GOAL OF THE EXERCISE | List each line of the data that holds the string "orange", please.

PROVIDED RECORDS |
__________

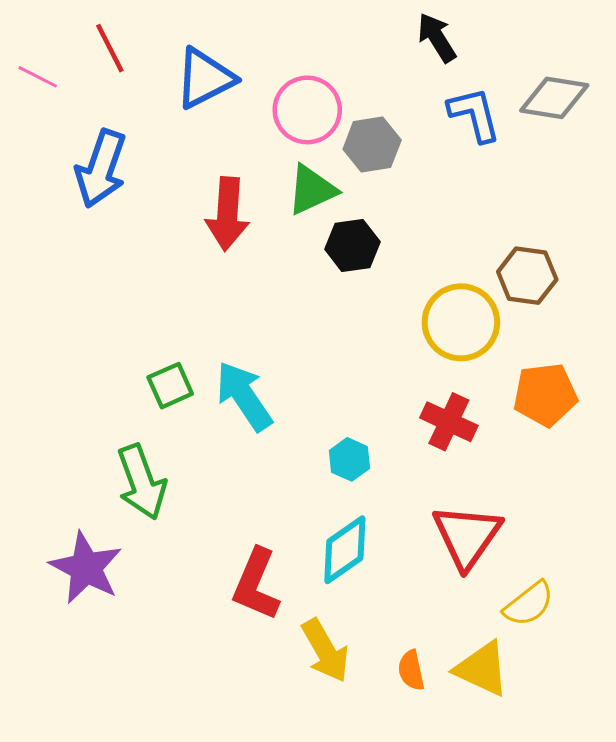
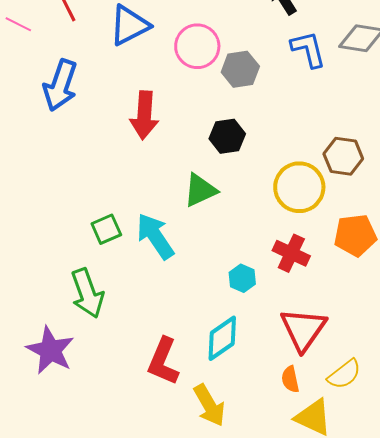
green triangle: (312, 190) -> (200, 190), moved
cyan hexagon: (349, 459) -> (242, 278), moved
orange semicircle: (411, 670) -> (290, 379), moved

__________

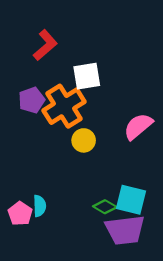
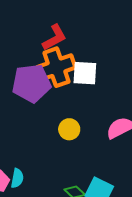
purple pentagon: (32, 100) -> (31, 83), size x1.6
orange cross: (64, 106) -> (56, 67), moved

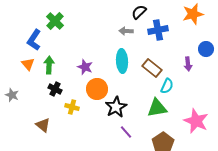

__________

OUTPUT BELOW |
orange semicircle: (411, 670) -> (290, 379), moved
orange cross: (64, 106) -> (56, 67), moved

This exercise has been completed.